● Prompt
Output the entries below without any alteration.
───── Records for the task
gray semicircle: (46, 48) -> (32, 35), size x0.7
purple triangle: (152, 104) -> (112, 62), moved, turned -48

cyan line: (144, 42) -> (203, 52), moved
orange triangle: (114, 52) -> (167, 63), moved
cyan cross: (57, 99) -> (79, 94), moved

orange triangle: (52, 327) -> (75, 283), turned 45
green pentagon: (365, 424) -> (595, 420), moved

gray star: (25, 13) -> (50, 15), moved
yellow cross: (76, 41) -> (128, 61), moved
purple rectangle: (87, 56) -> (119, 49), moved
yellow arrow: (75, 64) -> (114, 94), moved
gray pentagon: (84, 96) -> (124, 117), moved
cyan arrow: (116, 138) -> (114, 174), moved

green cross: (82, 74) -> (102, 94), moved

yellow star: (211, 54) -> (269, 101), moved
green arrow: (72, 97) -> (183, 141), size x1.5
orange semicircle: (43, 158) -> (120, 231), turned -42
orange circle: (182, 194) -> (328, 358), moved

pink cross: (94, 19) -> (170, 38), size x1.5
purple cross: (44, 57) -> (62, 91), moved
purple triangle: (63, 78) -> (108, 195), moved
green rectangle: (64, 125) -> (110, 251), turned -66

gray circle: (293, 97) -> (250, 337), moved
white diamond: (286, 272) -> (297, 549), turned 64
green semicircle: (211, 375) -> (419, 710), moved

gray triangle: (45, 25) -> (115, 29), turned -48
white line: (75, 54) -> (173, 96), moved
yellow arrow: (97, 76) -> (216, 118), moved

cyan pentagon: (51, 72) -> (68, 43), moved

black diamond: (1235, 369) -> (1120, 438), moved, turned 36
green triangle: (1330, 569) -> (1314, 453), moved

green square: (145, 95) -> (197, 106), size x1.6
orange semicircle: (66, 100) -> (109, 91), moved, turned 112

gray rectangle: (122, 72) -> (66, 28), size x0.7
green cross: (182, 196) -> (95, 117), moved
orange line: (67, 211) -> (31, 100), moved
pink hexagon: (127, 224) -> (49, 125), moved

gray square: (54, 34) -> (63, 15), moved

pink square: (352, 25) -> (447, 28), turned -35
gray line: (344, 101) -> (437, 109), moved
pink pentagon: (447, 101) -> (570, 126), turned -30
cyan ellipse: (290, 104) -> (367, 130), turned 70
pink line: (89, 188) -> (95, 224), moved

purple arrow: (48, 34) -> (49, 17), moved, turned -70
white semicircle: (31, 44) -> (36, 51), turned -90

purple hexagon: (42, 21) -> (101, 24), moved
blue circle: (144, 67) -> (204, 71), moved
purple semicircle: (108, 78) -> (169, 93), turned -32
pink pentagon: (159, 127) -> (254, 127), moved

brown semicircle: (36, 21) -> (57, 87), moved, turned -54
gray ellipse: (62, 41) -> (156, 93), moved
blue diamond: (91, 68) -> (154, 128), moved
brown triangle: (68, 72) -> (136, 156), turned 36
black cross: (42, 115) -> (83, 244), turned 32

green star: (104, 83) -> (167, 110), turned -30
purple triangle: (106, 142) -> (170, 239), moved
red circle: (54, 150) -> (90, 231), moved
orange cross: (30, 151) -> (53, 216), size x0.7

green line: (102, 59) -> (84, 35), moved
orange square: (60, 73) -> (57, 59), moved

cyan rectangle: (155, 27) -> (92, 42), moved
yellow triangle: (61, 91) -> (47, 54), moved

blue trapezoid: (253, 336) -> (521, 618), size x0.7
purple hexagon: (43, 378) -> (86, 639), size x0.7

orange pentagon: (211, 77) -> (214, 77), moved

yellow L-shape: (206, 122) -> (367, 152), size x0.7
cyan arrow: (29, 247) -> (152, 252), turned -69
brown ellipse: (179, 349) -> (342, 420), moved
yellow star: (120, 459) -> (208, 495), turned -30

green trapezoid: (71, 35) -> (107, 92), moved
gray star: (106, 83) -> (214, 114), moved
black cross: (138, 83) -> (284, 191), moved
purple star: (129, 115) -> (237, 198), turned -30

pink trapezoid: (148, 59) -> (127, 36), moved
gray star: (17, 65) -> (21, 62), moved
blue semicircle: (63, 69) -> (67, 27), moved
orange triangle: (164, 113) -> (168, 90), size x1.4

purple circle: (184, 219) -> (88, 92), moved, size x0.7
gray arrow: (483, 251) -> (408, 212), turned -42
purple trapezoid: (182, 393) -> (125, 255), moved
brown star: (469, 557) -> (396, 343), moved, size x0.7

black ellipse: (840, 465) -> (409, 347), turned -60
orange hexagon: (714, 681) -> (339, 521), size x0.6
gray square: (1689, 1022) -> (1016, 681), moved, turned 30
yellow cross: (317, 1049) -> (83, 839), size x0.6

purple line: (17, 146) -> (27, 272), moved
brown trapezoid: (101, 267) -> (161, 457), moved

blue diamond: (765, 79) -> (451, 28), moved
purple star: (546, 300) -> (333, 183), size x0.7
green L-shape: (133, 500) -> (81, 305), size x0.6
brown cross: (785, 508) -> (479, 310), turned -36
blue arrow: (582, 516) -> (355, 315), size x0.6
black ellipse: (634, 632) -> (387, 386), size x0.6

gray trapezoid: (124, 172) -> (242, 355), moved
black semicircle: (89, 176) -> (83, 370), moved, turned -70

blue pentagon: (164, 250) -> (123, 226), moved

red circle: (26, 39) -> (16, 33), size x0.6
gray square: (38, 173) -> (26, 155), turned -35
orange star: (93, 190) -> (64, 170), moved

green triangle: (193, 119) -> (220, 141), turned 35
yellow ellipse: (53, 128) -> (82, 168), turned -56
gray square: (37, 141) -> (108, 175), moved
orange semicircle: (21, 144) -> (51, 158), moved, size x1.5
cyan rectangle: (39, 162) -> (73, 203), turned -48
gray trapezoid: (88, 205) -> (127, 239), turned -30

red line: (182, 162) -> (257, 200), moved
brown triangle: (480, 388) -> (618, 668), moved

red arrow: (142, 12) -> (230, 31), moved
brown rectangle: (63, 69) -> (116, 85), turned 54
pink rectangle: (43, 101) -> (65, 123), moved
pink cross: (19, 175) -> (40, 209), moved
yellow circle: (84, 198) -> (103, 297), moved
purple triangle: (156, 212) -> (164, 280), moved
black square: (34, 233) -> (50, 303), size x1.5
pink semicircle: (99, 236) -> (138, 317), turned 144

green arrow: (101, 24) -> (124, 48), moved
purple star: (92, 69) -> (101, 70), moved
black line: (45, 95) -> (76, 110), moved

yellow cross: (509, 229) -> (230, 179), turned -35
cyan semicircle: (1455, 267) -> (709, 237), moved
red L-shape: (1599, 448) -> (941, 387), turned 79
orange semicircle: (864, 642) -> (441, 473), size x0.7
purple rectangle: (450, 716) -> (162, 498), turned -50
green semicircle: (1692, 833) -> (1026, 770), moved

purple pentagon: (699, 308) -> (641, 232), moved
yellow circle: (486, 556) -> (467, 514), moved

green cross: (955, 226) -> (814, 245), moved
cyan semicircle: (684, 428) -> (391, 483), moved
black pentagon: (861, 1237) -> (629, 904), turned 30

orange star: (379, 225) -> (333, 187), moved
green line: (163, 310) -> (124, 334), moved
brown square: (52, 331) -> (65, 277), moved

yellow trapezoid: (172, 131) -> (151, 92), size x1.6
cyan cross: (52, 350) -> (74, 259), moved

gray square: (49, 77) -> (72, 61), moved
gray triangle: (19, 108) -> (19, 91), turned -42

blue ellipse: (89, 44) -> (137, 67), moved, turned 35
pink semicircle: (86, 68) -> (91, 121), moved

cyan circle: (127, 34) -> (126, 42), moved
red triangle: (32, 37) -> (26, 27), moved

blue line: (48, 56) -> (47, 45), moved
──────────
● The answer
gray semicircle: (46, 48) -> (32, 35), size x0.7
purple triangle: (152, 104) -> (112, 62), moved, turned -48

cyan line: (144, 42) -> (203, 52), moved
orange triangle: (114, 52) -> (167, 63), moved
cyan cross: (57, 99) -> (79, 94), moved

orange triangle: (52, 327) -> (75, 283), turned 45
green pentagon: (365, 424) -> (595, 420), moved

gray star: (25, 13) -> (50, 15), moved
yellow cross: (76, 41) -> (128, 61), moved
purple rectangle: (87, 56) -> (119, 49), moved
yellow arrow: (75, 64) -> (114, 94), moved
gray pentagon: (84, 96) -> (124, 117), moved
cyan arrow: (116, 138) -> (114, 174), moved

green cross: (82, 74) -> (102, 94), moved

yellow star: (211, 54) -> (269, 101), moved
green arrow: (72, 97) -> (183, 141), size x1.5
orange semicircle: (43, 158) -> (120, 231), turned -42
orange circle: (182, 194) -> (328, 358), moved

pink cross: (94, 19) -> (170, 38), size x1.5
purple cross: (44, 57) -> (62, 91), moved
purple triangle: (63, 78) -> (108, 195), moved
green rectangle: (64, 125) -> (110, 251), turned -66

gray circle: (293, 97) -> (250, 337), moved
white diamond: (286, 272) -> (297, 549), turned 64
green semicircle: (211, 375) -> (419, 710), moved

gray triangle: (45, 25) -> (115, 29), turned -48
white line: (75, 54) -> (173, 96), moved
yellow arrow: (97, 76) -> (216, 118), moved

cyan pentagon: (51, 72) -> (68, 43), moved

black diamond: (1235, 369) -> (1120, 438), moved, turned 36
green triangle: (1330, 569) -> (1314, 453), moved

green square: (145, 95) -> (197, 106), size x1.6
orange semicircle: (66, 100) -> (109, 91), moved, turned 112

gray rectangle: (122, 72) -> (66, 28), size x0.7
green cross: (182, 196) -> (95, 117), moved
orange line: (67, 211) -> (31, 100), moved
pink hexagon: (127, 224) -> (49, 125), moved

gray square: (54, 34) -> (63, 15), moved

pink square: (352, 25) -> (447, 28), turned -35
gray line: (344, 101) -> (437, 109), moved
pink pentagon: (447, 101) -> (570, 126), turned -30
cyan ellipse: (290, 104) -> (367, 130), turned 70
pink line: (89, 188) -> (95, 224), moved

purple arrow: (48, 34) -> (49, 17), moved, turned -70
white semicircle: (31, 44) -> (36, 51), turned -90

purple hexagon: (42, 21) -> (101, 24), moved
blue circle: (144, 67) -> (204, 71), moved
purple semicircle: (108, 78) -> (169, 93), turned -32
pink pentagon: (159, 127) -> (254, 127), moved

brown semicircle: (36, 21) -> (57, 87), moved, turned -54
gray ellipse: (62, 41) -> (156, 93), moved
blue diamond: (91, 68) -> (154, 128), moved
brown triangle: (68, 72) -> (136, 156), turned 36
black cross: (42, 115) -> (83, 244), turned 32

green star: (104, 83) -> (167, 110), turned -30
purple triangle: (106, 142) -> (170, 239), moved
red circle: (54, 150) -> (90, 231), moved
orange cross: (30, 151) -> (53, 216), size x0.7

green line: (102, 59) -> (84, 35), moved
orange square: (60, 73) -> (57, 59), moved

cyan rectangle: (155, 27) -> (92, 42), moved
yellow triangle: (61, 91) -> (47, 54), moved

blue trapezoid: (253, 336) -> (521, 618), size x0.7
purple hexagon: (43, 378) -> (86, 639), size x0.7

orange pentagon: (211, 77) -> (214, 77), moved

yellow L-shape: (206, 122) -> (367, 152), size x0.7
cyan arrow: (29, 247) -> (152, 252), turned -69
brown ellipse: (179, 349) -> (342, 420), moved
yellow star: (120, 459) -> (208, 495), turned -30

green trapezoid: (71, 35) -> (107, 92), moved
gray star: (106, 83) -> (214, 114), moved
black cross: (138, 83) -> (284, 191), moved
purple star: (129, 115) -> (237, 198), turned -30

pink trapezoid: (148, 59) -> (127, 36), moved
gray star: (17, 65) -> (21, 62), moved
blue semicircle: (63, 69) -> (67, 27), moved
orange triangle: (164, 113) -> (168, 90), size x1.4

purple circle: (184, 219) -> (88, 92), moved, size x0.7
gray arrow: (483, 251) -> (408, 212), turned -42
purple trapezoid: (182, 393) -> (125, 255), moved
brown star: (469, 557) -> (396, 343), moved, size x0.7

black ellipse: (840, 465) -> (409, 347), turned -60
orange hexagon: (714, 681) -> (339, 521), size x0.6
gray square: (1689, 1022) -> (1016, 681), moved, turned 30
yellow cross: (317, 1049) -> (83, 839), size x0.6

purple line: (17, 146) -> (27, 272), moved
brown trapezoid: (101, 267) -> (161, 457), moved

blue diamond: (765, 79) -> (451, 28), moved
purple star: (546, 300) -> (333, 183), size x0.7
green L-shape: (133, 500) -> (81, 305), size x0.6
brown cross: (785, 508) -> (479, 310), turned -36
blue arrow: (582, 516) -> (355, 315), size x0.6
black ellipse: (634, 632) -> (387, 386), size x0.6

gray trapezoid: (124, 172) -> (242, 355), moved
black semicircle: (89, 176) -> (83, 370), moved, turned -70

blue pentagon: (164, 250) -> (123, 226), moved

red circle: (26, 39) -> (16, 33), size x0.6
gray square: (38, 173) -> (26, 155), turned -35
orange star: (93, 190) -> (64, 170), moved

green triangle: (193, 119) -> (220, 141), turned 35
yellow ellipse: (53, 128) -> (82, 168), turned -56
gray square: (37, 141) -> (108, 175), moved
orange semicircle: (21, 144) -> (51, 158), moved, size x1.5
cyan rectangle: (39, 162) -> (73, 203), turned -48
gray trapezoid: (88, 205) -> (127, 239), turned -30

red line: (182, 162) -> (257, 200), moved
brown triangle: (480, 388) -> (618, 668), moved

red arrow: (142, 12) -> (230, 31), moved
brown rectangle: (63, 69) -> (116, 85), turned 54
pink rectangle: (43, 101) -> (65, 123), moved
pink cross: (19, 175) -> (40, 209), moved
yellow circle: (84, 198) -> (103, 297), moved
purple triangle: (156, 212) -> (164, 280), moved
black square: (34, 233) -> (50, 303), size x1.5
pink semicircle: (99, 236) -> (138, 317), turned 144

green arrow: (101, 24) -> (124, 48), moved
purple star: (92, 69) -> (101, 70), moved
black line: (45, 95) -> (76, 110), moved

yellow cross: (509, 229) -> (230, 179), turned -35
cyan semicircle: (1455, 267) -> (709, 237), moved
red L-shape: (1599, 448) -> (941, 387), turned 79
orange semicircle: (864, 642) -> (441, 473), size x0.7
purple rectangle: (450, 716) -> (162, 498), turned -50
green semicircle: (1692, 833) -> (1026, 770), moved

purple pentagon: (699, 308) -> (641, 232), moved
yellow circle: (486, 556) -> (467, 514), moved

green cross: (955, 226) -> (814, 245), moved
cyan semicircle: (684, 428) -> (391, 483), moved
black pentagon: (861, 1237) -> (629, 904), turned 30

orange star: (379, 225) -> (333, 187), moved
green line: (163, 310) -> (124, 334), moved
brown square: (52, 331) -> (65, 277), moved

yellow trapezoid: (172, 131) -> (151, 92), size x1.6
cyan cross: (52, 350) -> (74, 259), moved

gray square: (49, 77) -> (72, 61), moved
gray triangle: (19, 108) -> (19, 91), turned -42

blue ellipse: (89, 44) -> (137, 67), moved, turned 35
pink semicircle: (86, 68) -> (91, 121), moved

cyan circle: (127, 34) -> (126, 42), moved
red triangle: (32, 37) -> (26, 27), moved

blue line: (48, 56) -> (47, 45), moved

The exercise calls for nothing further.